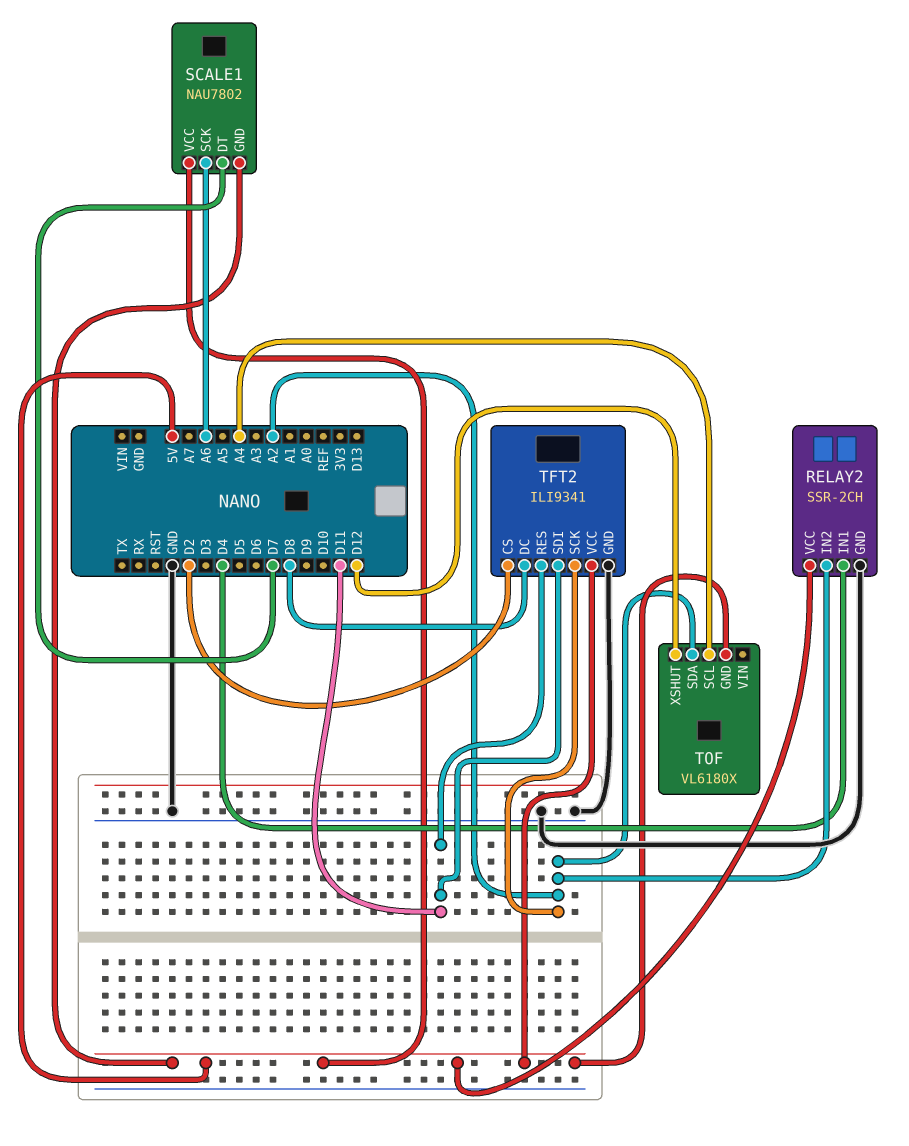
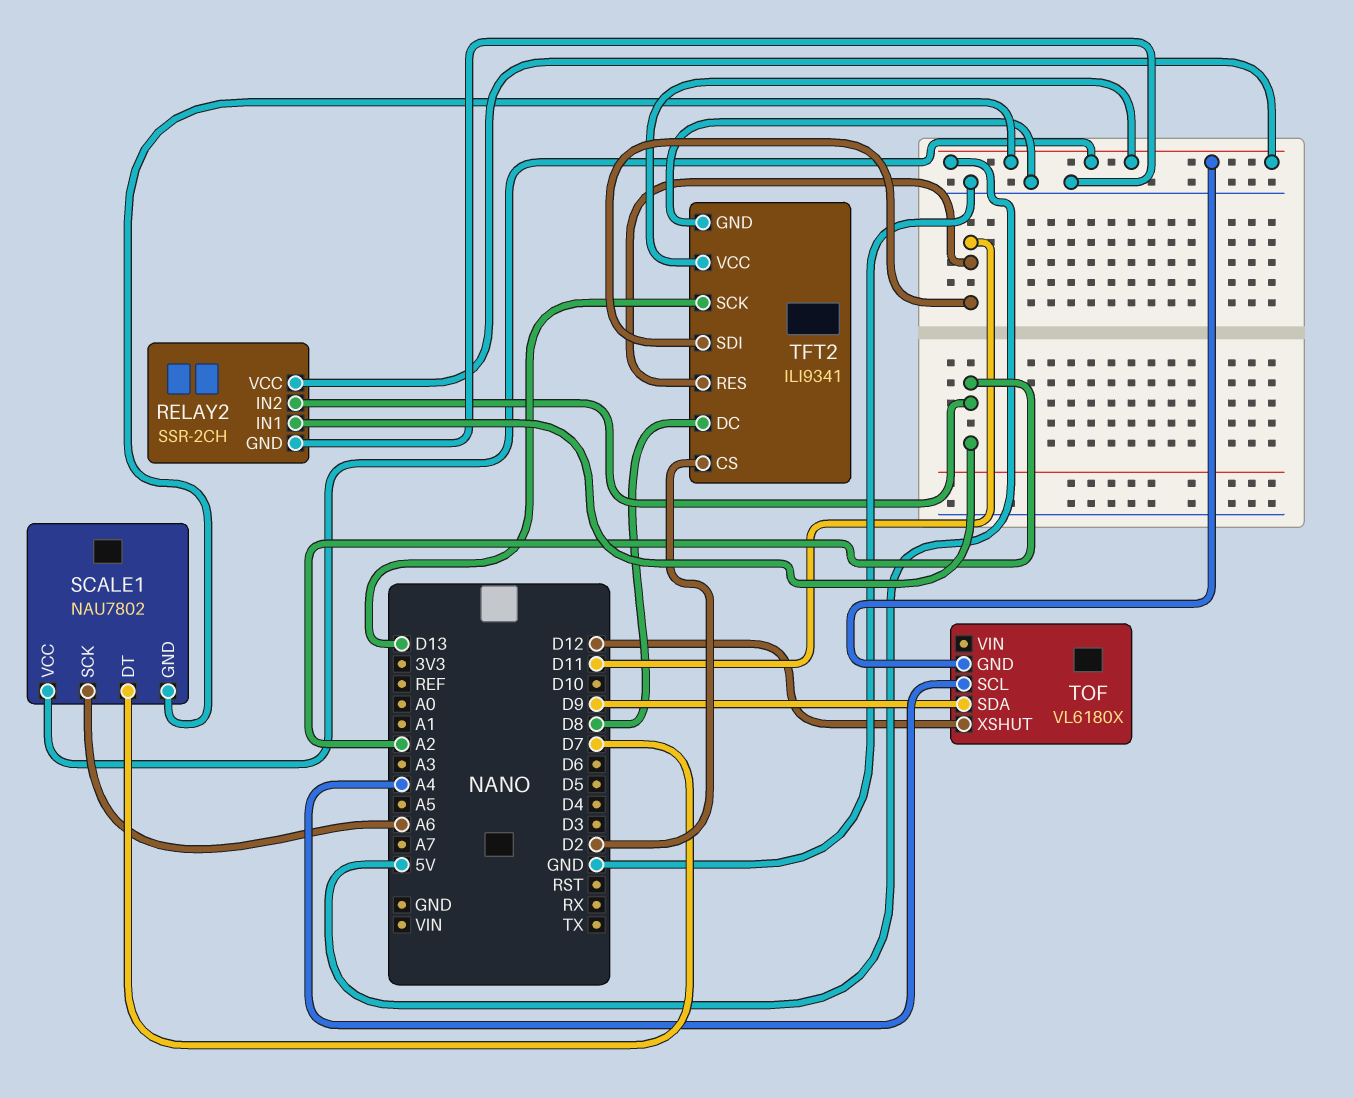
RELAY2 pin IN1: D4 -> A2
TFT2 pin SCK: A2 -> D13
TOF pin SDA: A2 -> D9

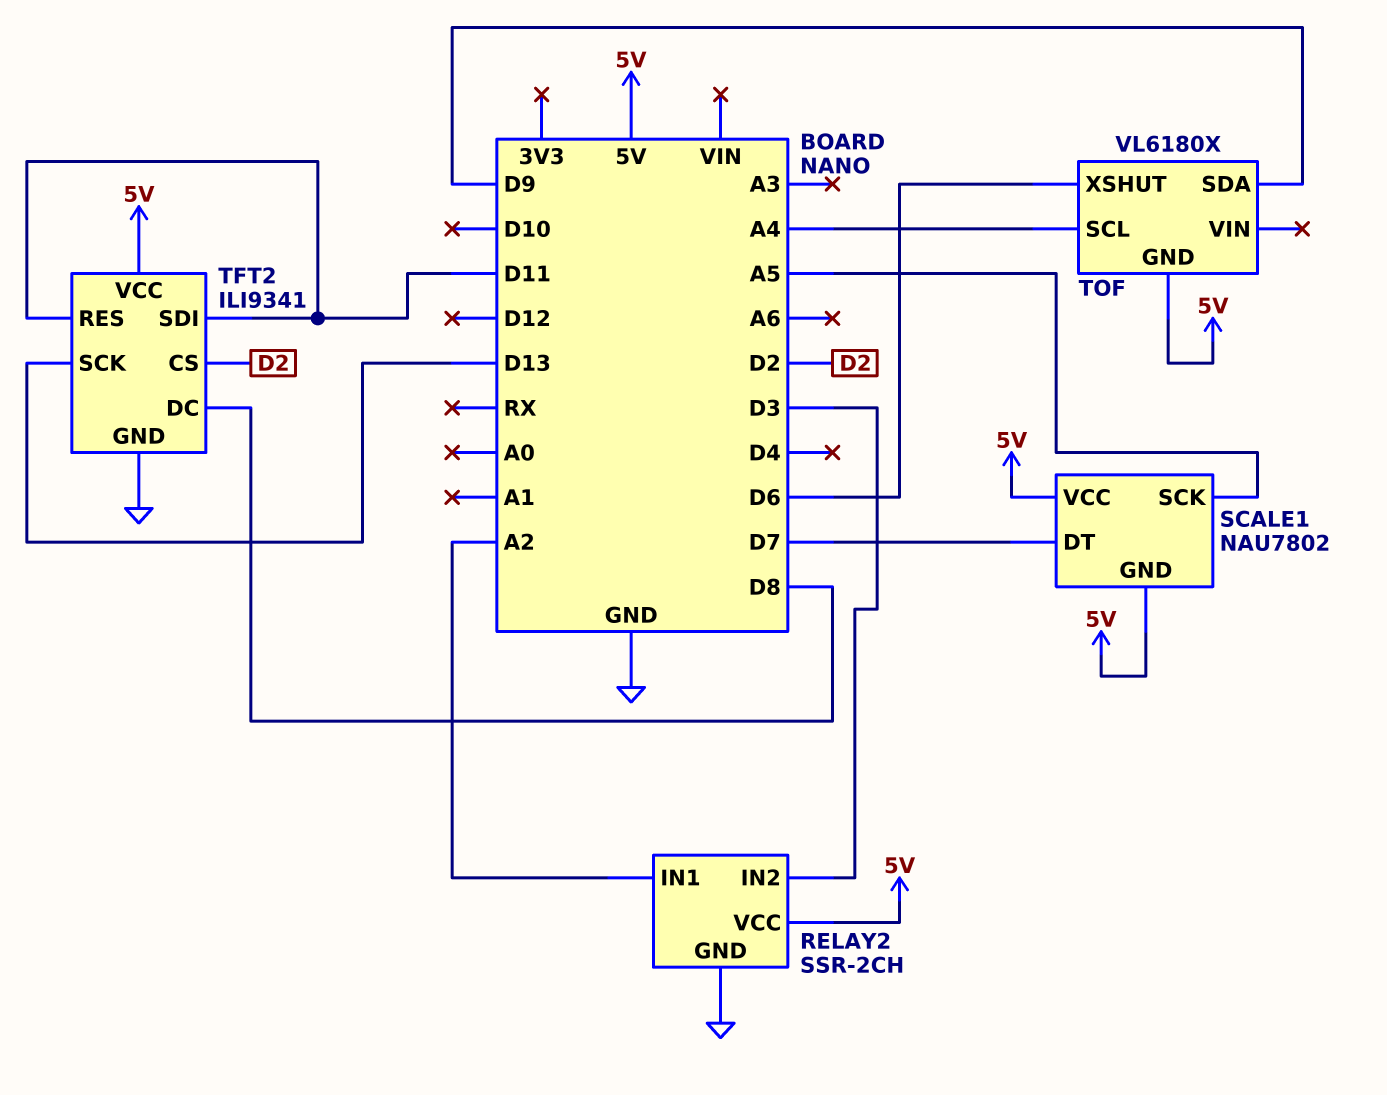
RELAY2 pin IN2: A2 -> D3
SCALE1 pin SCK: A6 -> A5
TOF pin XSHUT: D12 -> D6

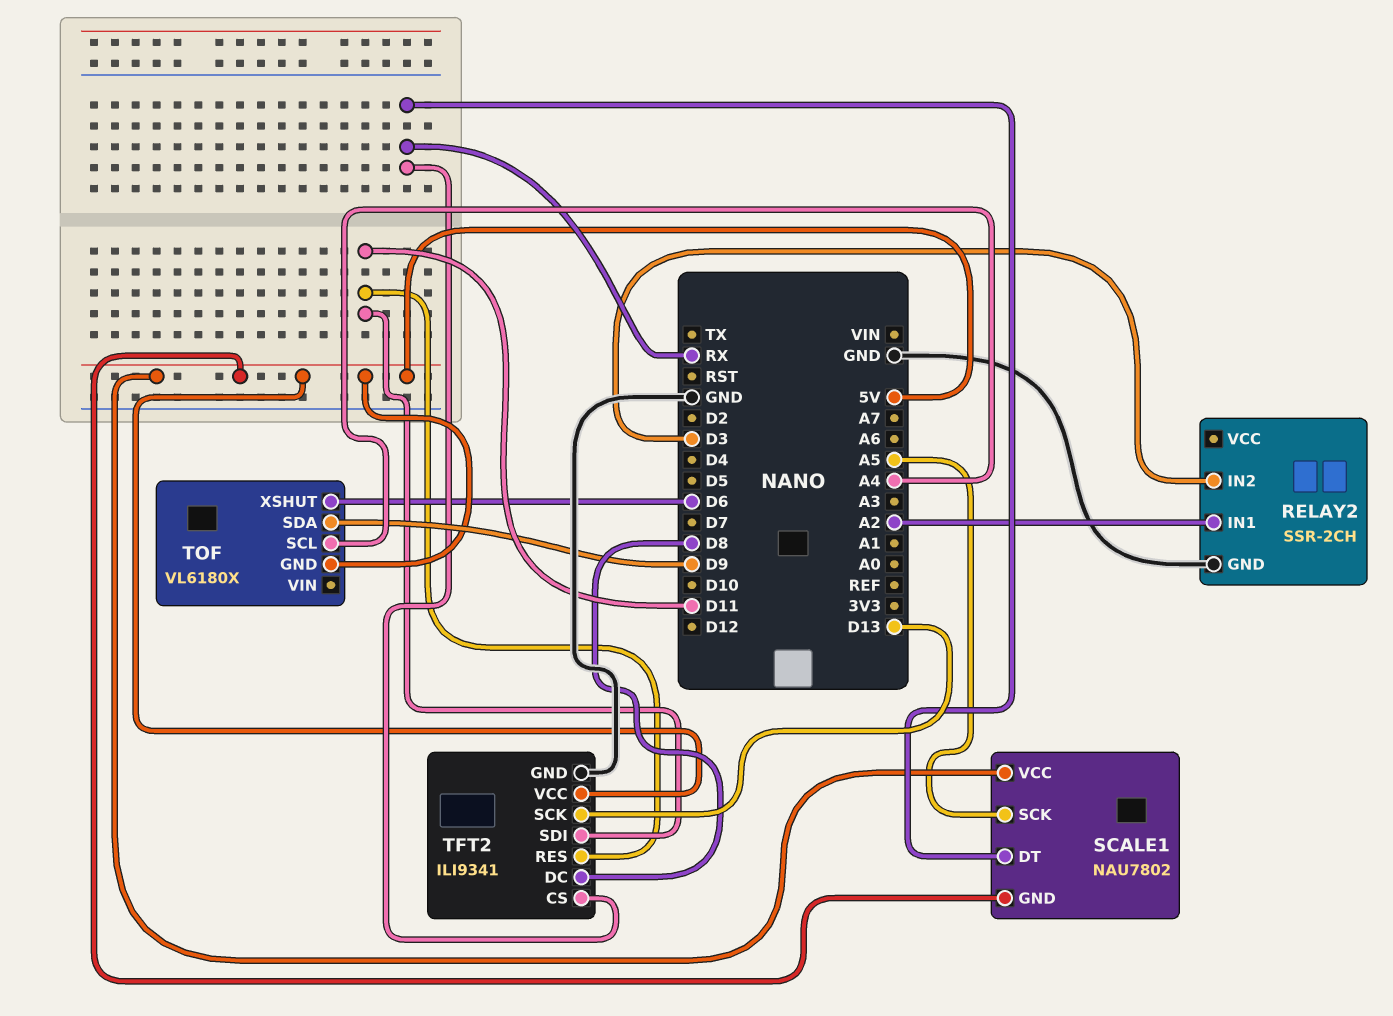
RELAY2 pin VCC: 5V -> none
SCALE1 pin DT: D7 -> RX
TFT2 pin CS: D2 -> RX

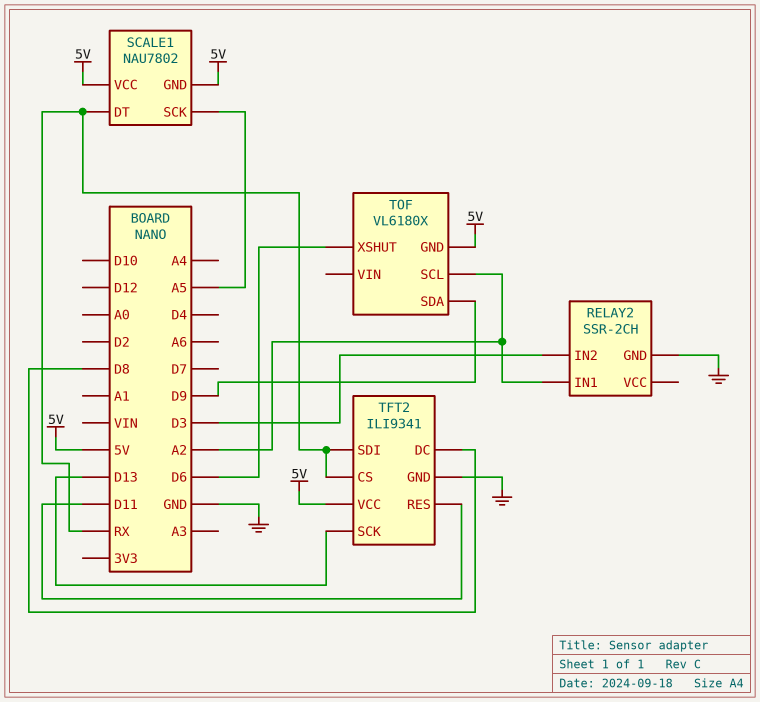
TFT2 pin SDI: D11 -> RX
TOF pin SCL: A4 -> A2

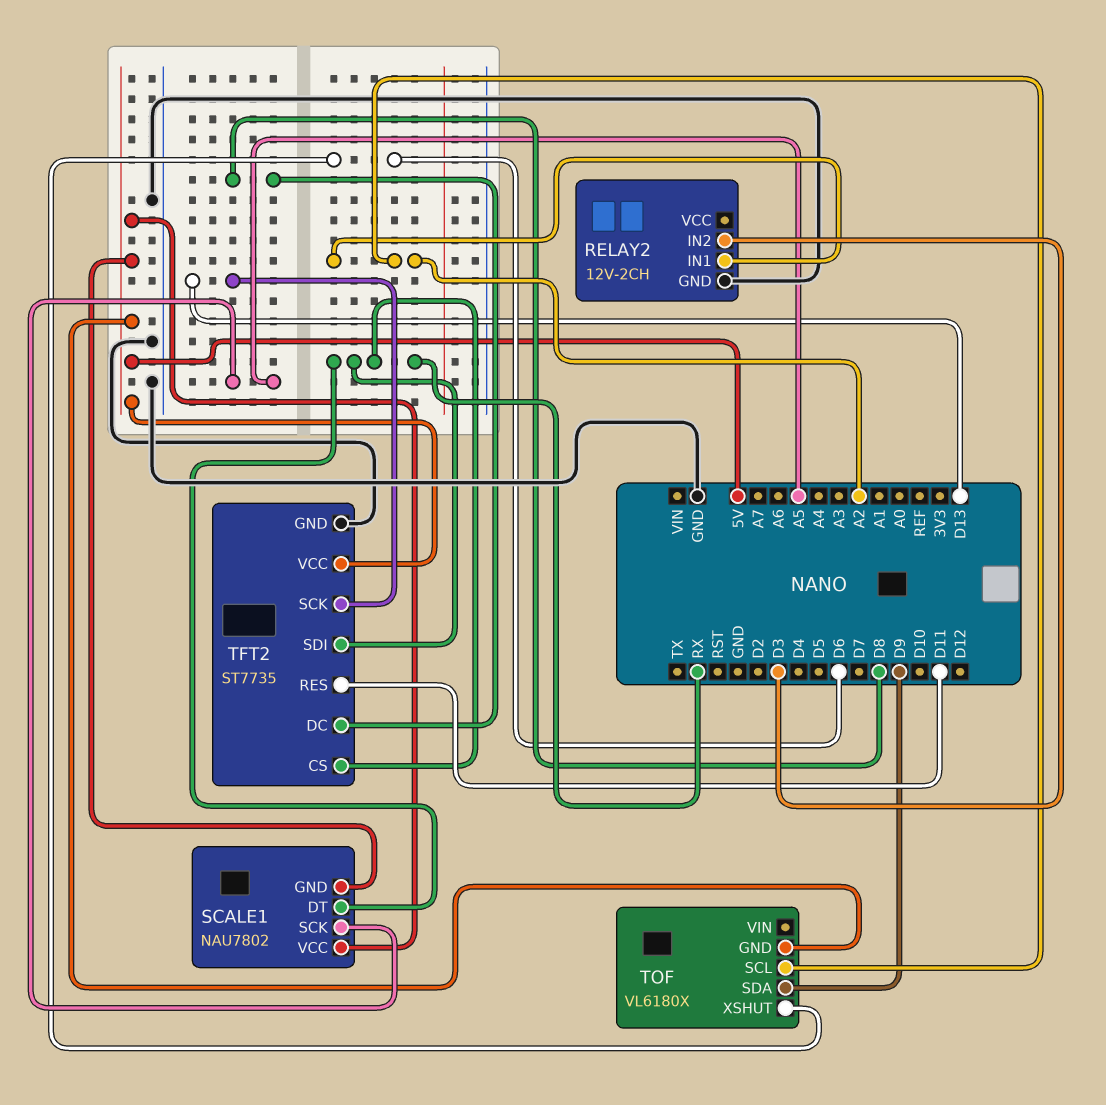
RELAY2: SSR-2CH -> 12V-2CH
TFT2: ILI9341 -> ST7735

++++++++++

= AIM OF THE TASK =
Return only the lines from the line containing "TFT2 pin SDI: D11 -> RX" through the last line of the records above, both ends included, exactly as written, leaving pictures out.

= ANSWER SPACE =
TFT2 pin SDI: D11 -> RX
TOF pin SCL: A4 -> A2

RELAY2: SSR-2CH -> 12V-2CH
TFT2: ILI9341 -> ST7735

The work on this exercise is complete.